HOW TO COMPLETE THIS TASK.
Reprint all records below exactly. No images.

Scene images with change listings:
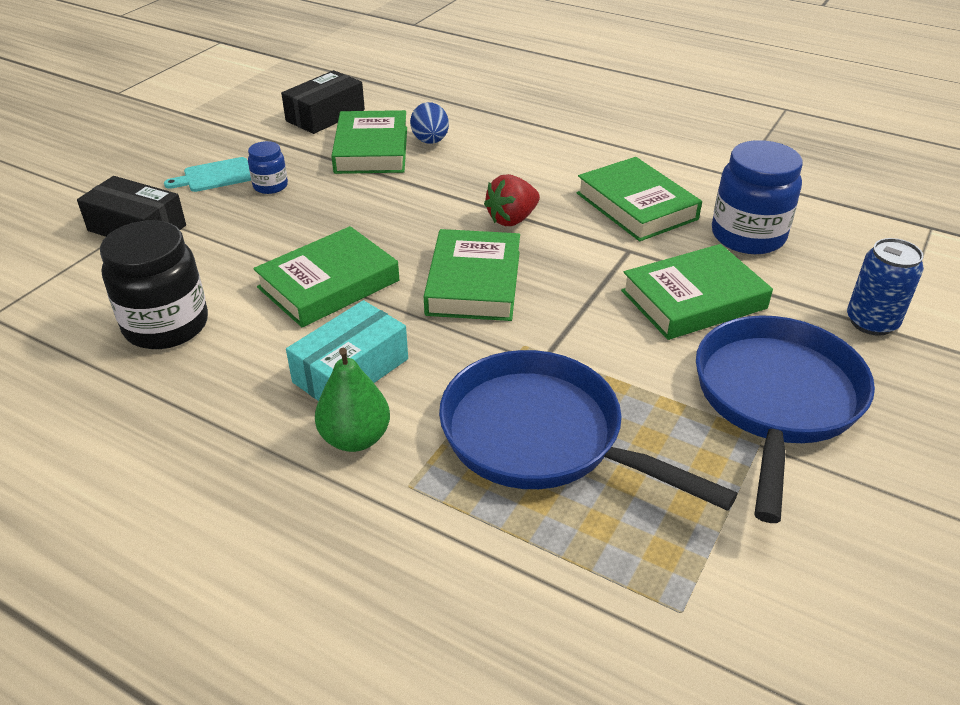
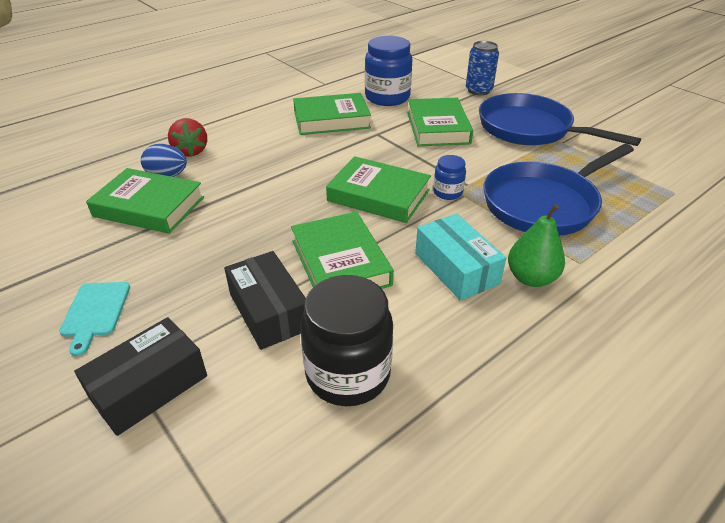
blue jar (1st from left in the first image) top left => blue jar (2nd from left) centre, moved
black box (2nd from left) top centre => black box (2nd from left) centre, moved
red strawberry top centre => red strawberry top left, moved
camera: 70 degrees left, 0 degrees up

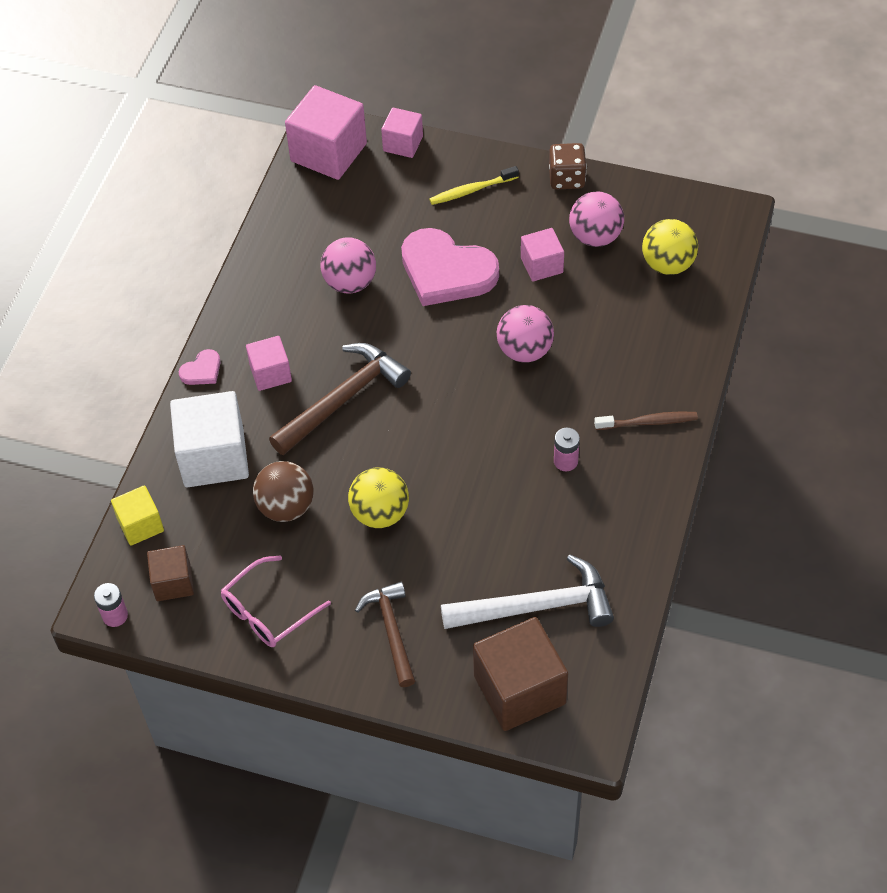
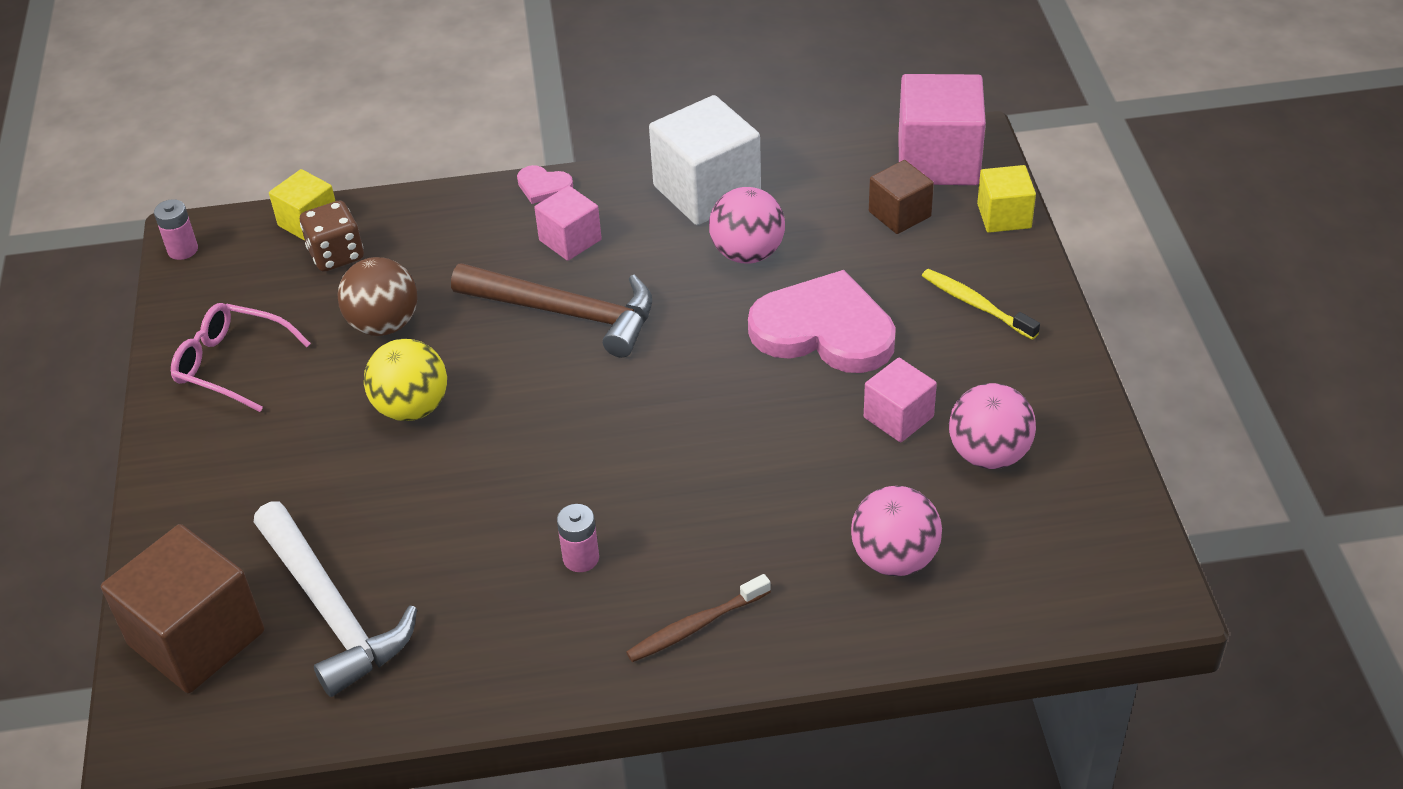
brown hammer (2nd from left) bottom centre => nothing
yellow ball (2nd from left) top right => nothing
brown cube (1st from left in the first image) middle left => brown cube (2nd from left) top centre, moved
white cube middle left => white cube top centre, moved
pink ball (2nd from left) centre => pink ball (2nd from left) bottom centre, moved
brown dice top centre => brown dice top left, moved
pink cube (3rd from left) top centre => yellow cube (2nd from left) top right
pink heart (2nd from left) top centre => pink heart (2nd from left) centre, 105 degrees clockwise
brown toothbrush middle right => brown toothbrush bottom centre, 90 degrees clockwise
camera: 65 degrees right, 10 degrees down

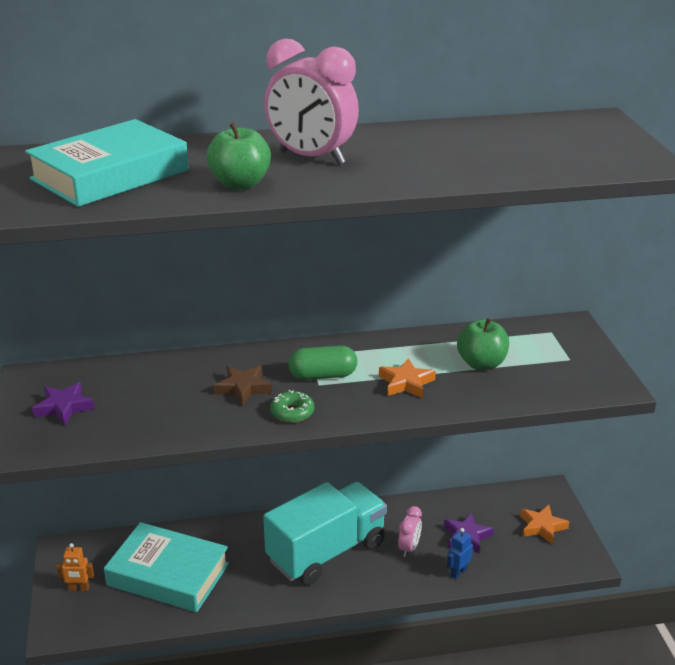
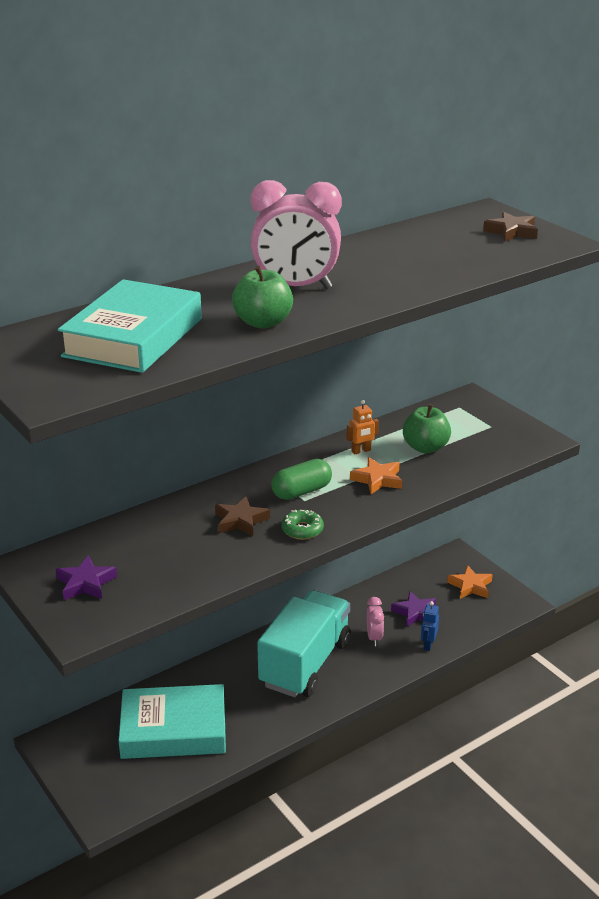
nothing => brown star (2nd from left) top right
orange robot bottom left => orange robot centre, moved
camera: 25 degrees left, 0 degrees up

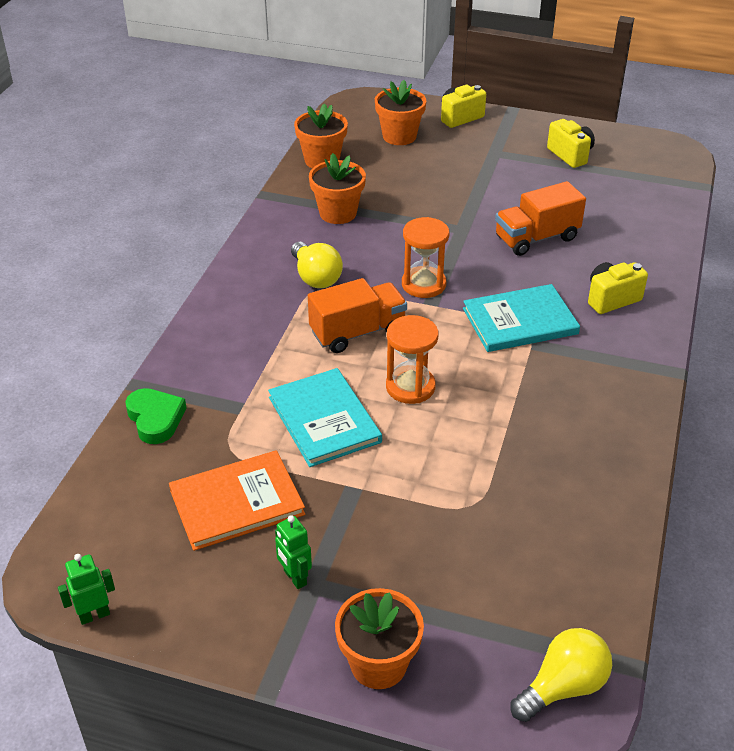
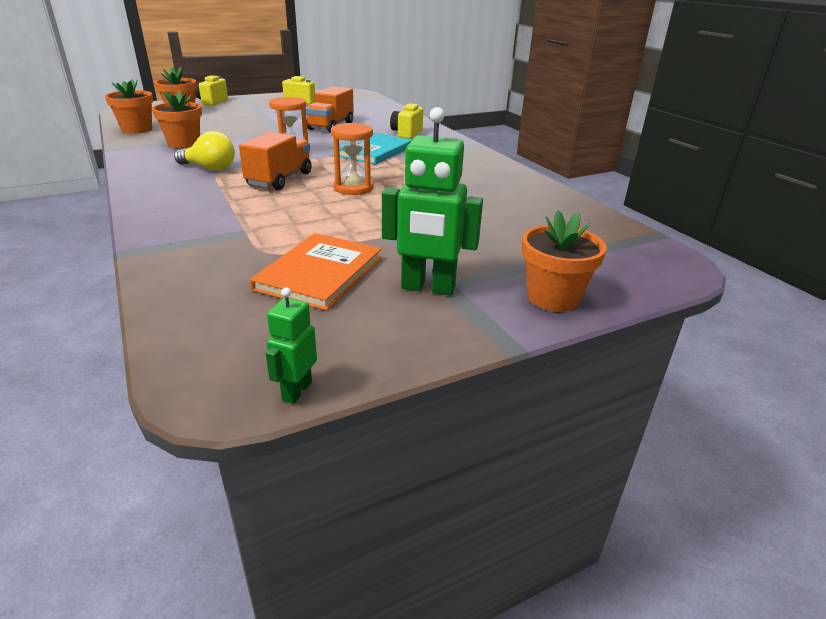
green heart middle left => nothing
turquoise book (1st from left) centre => nothing
yellow light bulb (2nd from left) bottom right => nothing
green robot (2nd from left) bottom centre => green robot (2nd from left) top centre, x1.92
camera: 45 degrees left, 10 degrees down

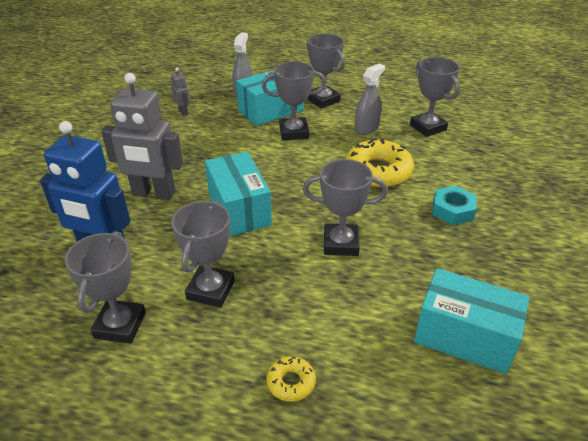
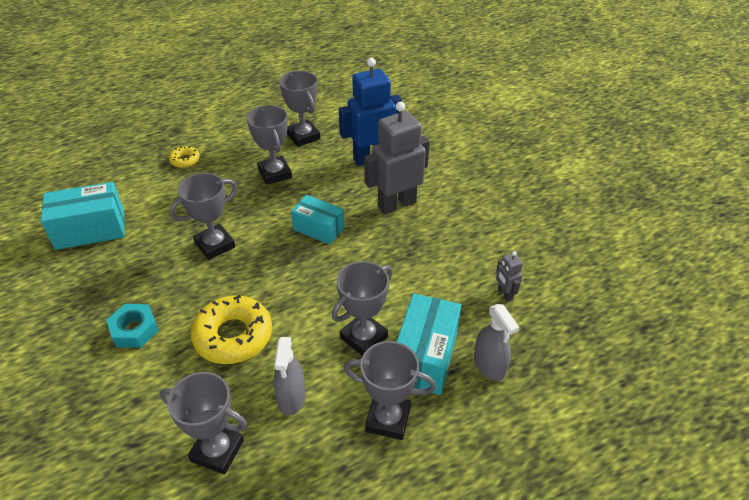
grey robot (2nd from left) top left => grey robot (2nd from left) middle right, 45 degrees clockwise
turquoise box (1st from left in the first image) centre => turquoise box (2nd from left) centre, x0.67
camera: 140 degrees right, 5 degrees up

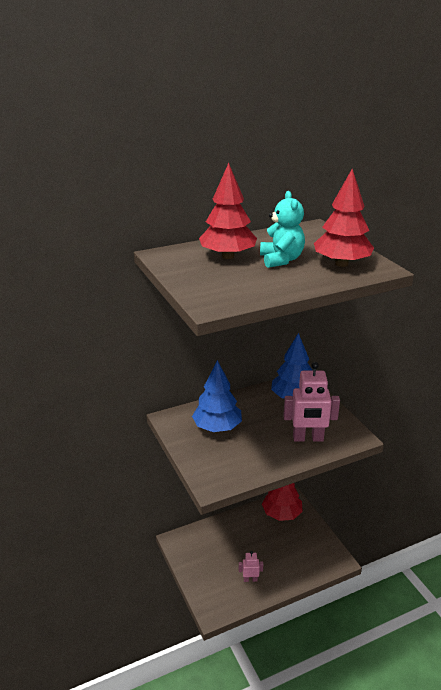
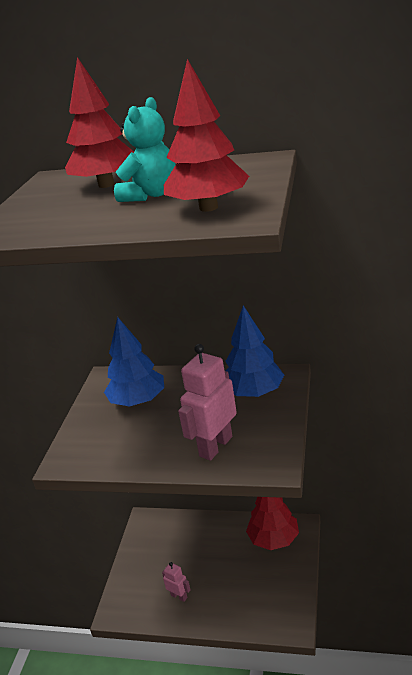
pink robot (2nd from left) middle right => pink robot (2nd from left) centre, 90 degrees clockwise
camera: 40 degrees right, 0 degrees up

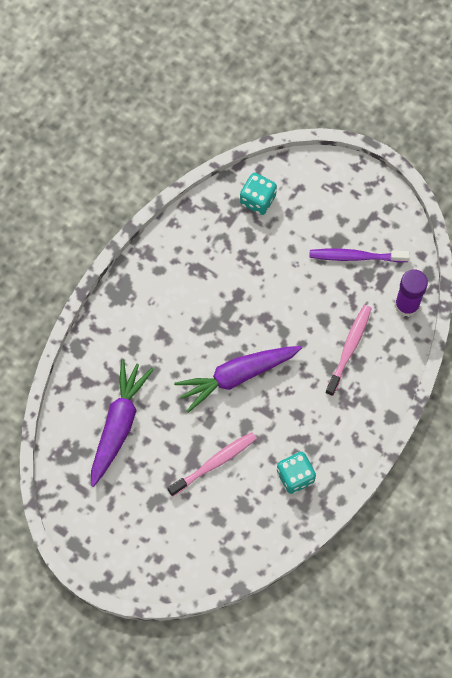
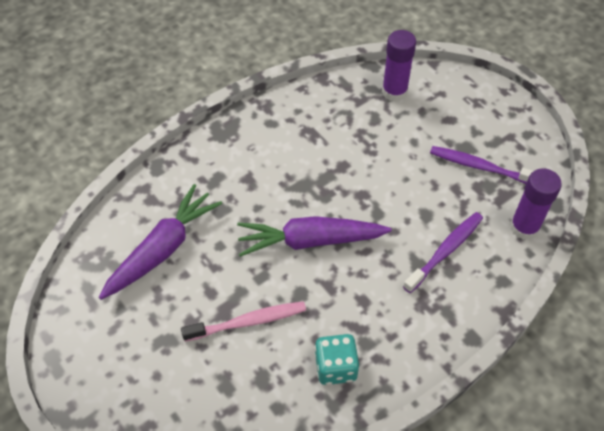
turquoise dice (1st from left) top centre => purple glue stick (1st from left) top centre
pink toothbrush (2nd from left) middle right => purple toothbrush (1st from left) middle right
camera: 20 degrees right, 15 degrees down

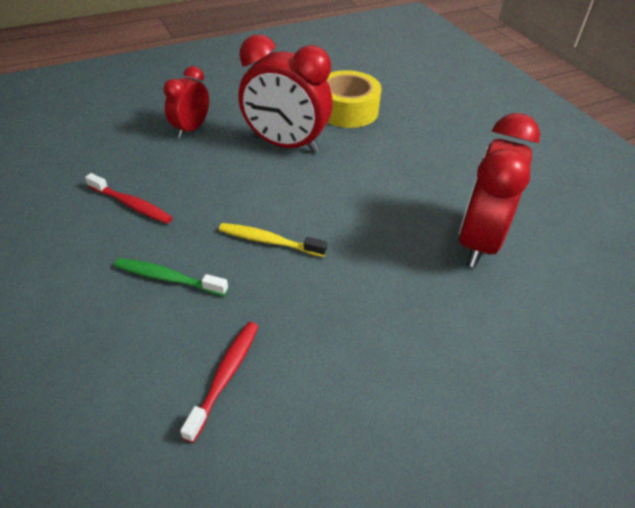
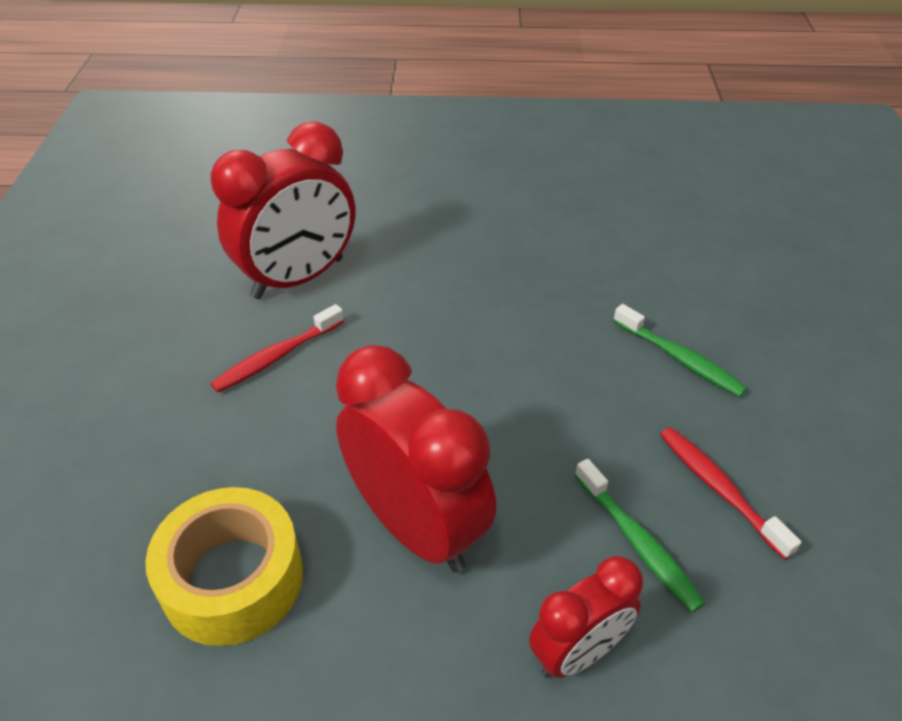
yellow toothbrush centre => nothing
nothing => green toothbrush (1st from left) bottom right
red toothbrush (2nd from left in the first image) bottom centre => red toothbrush (1st from left) middle left, moved
camera: 150 degrees left, 0 degrees up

PROBLEM SOLUTION.
blue jar (1st from left in the first image) top left => blue jar (2nd from left) centre, moved
black box (2nd from left) top centre => black box (2nd from left) centre, moved
red strawberry top centre => red strawberry top left, moved
camera: 70 degrees left, 0 degrees up

brown hammer (2nd from left) bottom centre => nothing
yellow ball (2nd from left) top right => nothing
brown cube (1st from left in the first image) middle left => brown cube (2nd from left) top centre, moved
white cube middle left => white cube top centre, moved
pink ball (2nd from left) centre => pink ball (2nd from left) bottom centre, moved
brown dice top centre => brown dice top left, moved
pink cube (3rd from left) top centre => yellow cube (2nd from left) top right
pink heart (2nd from left) top centre => pink heart (2nd from left) centre, 105 degrees clockwise
brown toothbrush middle right => brown toothbrush bottom centre, 90 degrees clockwise
camera: 65 degrees right, 10 degrees down

nothing => brown star (2nd from left) top right
orange robot bottom left => orange robot centre, moved
camera: 25 degrees left, 0 degrees up

green heart middle left => nothing
turquoise book (1st from left) centre => nothing
yellow light bulb (2nd from left) bottom right => nothing
green robot (2nd from left) bottom centre => green robot (2nd from left) top centre, x1.92
camera: 45 degrees left, 10 degrees down

grey robot (2nd from left) top left => grey robot (2nd from left) middle right, 45 degrees clockwise
turquoise box (1st from left in the first image) centre => turquoise box (2nd from left) centre, x0.67
camera: 140 degrees right, 5 degrees up

pink robot (2nd from left) middle right => pink robot (2nd from left) centre, 90 degrees clockwise
camera: 40 degrees right, 0 degrees up

turquoise dice (1st from left) top centre => purple glue stick (1st from left) top centre
pink toothbrush (2nd from left) middle right => purple toothbrush (1st from left) middle right
camera: 20 degrees right, 15 degrees down

yellow toothbrush centre => nothing
nothing => green toothbrush (1st from left) bottom right
red toothbrush (2nd from left in the first image) bottom centre => red toothbrush (1st from left) middle left, moved
camera: 150 degrees left, 0 degrees up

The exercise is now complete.